*Description of the task*
Every line from the one holding "[(0,154),(6,159),(11,149),(0,142),(0,154)]" through the one holding "[(151,203),(161,204),(165,162),(155,161),(151,203)]" in the data below must be returned exactly, both ends included, with pictures left out and nothing else added.

*Record set*

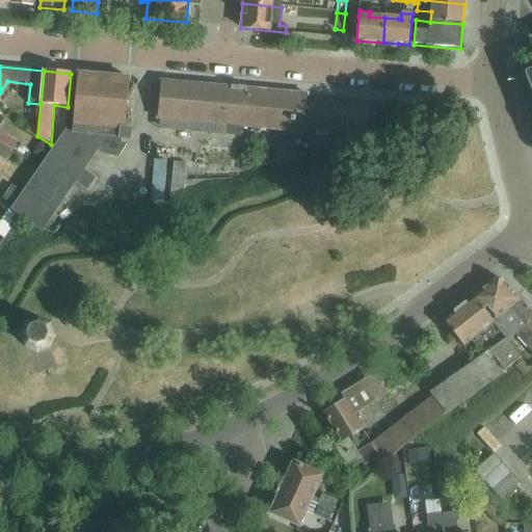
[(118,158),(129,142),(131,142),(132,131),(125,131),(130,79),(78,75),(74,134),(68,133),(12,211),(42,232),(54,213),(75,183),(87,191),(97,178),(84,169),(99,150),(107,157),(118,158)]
---
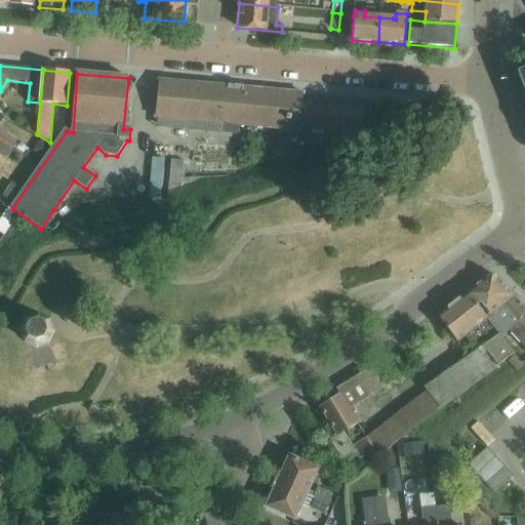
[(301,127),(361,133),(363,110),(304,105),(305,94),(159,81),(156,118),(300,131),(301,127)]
* * *
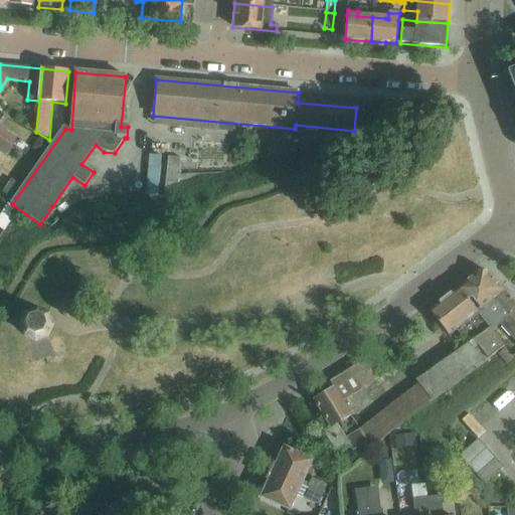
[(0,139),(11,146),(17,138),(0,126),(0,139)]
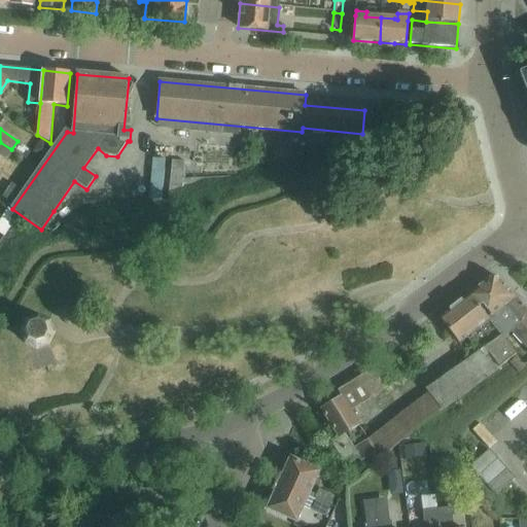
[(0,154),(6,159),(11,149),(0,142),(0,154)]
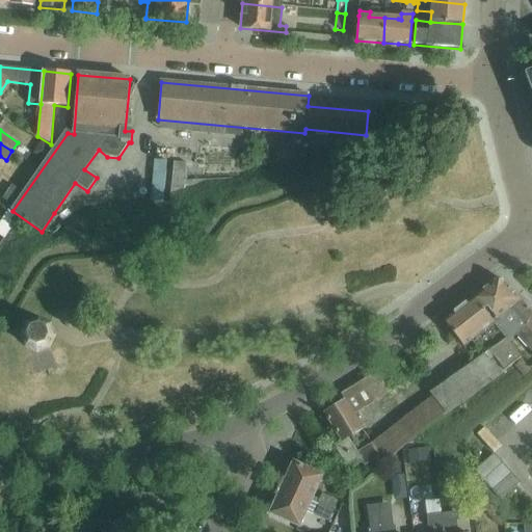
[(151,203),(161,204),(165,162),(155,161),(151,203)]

*Expected answer*
[(0,154),(6,159),(11,149),(0,142),(0,154)]
[(151,203),(161,204),(165,162),(155,161),(151,203)]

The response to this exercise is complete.